# What this task involves
Output only the lines below from the one containing "brown trophy [462,333,547,428]" to the one containing "none -> brown plate [508,144,555,168]", exactly as written, both ends kept.

# Record set
┄┄┄┄┄┄┄┄┄┄
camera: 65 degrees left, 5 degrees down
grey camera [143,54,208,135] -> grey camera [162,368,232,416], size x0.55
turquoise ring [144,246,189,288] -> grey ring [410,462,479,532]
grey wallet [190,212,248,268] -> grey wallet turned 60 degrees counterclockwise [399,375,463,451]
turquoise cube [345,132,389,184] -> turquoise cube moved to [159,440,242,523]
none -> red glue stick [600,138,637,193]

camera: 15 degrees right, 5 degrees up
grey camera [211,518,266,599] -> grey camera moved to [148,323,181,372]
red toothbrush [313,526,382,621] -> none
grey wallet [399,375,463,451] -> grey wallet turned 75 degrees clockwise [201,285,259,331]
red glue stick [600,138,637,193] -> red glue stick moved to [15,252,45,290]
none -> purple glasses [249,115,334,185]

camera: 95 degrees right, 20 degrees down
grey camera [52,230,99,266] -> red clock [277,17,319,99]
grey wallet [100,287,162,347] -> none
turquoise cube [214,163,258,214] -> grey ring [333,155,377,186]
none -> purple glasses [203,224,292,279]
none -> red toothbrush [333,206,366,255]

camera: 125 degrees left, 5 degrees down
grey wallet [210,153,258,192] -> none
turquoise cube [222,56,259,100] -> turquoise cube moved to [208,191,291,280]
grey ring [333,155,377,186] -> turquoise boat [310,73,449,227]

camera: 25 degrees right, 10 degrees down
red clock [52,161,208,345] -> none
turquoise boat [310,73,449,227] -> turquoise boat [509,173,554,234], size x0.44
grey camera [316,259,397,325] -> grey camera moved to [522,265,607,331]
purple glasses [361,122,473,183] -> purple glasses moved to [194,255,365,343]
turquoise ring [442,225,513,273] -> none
┄┄┄┄┄┄┄┄┄┄
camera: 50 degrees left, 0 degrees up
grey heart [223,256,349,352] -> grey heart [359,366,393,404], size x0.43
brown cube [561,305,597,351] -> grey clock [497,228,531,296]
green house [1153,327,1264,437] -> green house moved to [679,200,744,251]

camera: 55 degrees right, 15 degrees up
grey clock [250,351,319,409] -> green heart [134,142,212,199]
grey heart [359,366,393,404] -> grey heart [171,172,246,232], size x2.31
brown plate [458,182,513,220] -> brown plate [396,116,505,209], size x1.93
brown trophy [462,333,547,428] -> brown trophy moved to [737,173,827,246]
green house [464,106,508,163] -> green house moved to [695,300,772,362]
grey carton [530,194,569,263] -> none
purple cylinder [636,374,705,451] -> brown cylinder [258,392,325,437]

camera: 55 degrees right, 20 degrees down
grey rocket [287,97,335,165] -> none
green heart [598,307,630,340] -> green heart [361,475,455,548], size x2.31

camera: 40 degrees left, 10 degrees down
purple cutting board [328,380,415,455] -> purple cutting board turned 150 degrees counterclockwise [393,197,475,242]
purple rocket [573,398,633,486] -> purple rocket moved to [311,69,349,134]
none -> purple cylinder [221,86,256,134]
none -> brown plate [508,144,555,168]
┄┄┄┄┄┄┄┄┄┄
# Solution to the exercise
brown trophy [462,333,547,428] -> brown trophy moved to [737,173,827,246]
green house [464,106,508,163] -> green house moved to [695,300,772,362]
grey carton [530,194,569,263] -> none
purple cylinder [636,374,705,451] -> brown cylinder [258,392,325,437]

camera: 55 degrees right, 20 degrees down
grey rocket [287,97,335,165] -> none
green heart [598,307,630,340] -> green heart [361,475,455,548], size x2.31

camera: 40 degrees left, 10 degrees down
purple cutting board [328,380,415,455] -> purple cutting board turned 150 degrees counterclockwise [393,197,475,242]
purple rocket [573,398,633,486] -> purple rocket moved to [311,69,349,134]
none -> purple cylinder [221,86,256,134]
none -> brown plate [508,144,555,168]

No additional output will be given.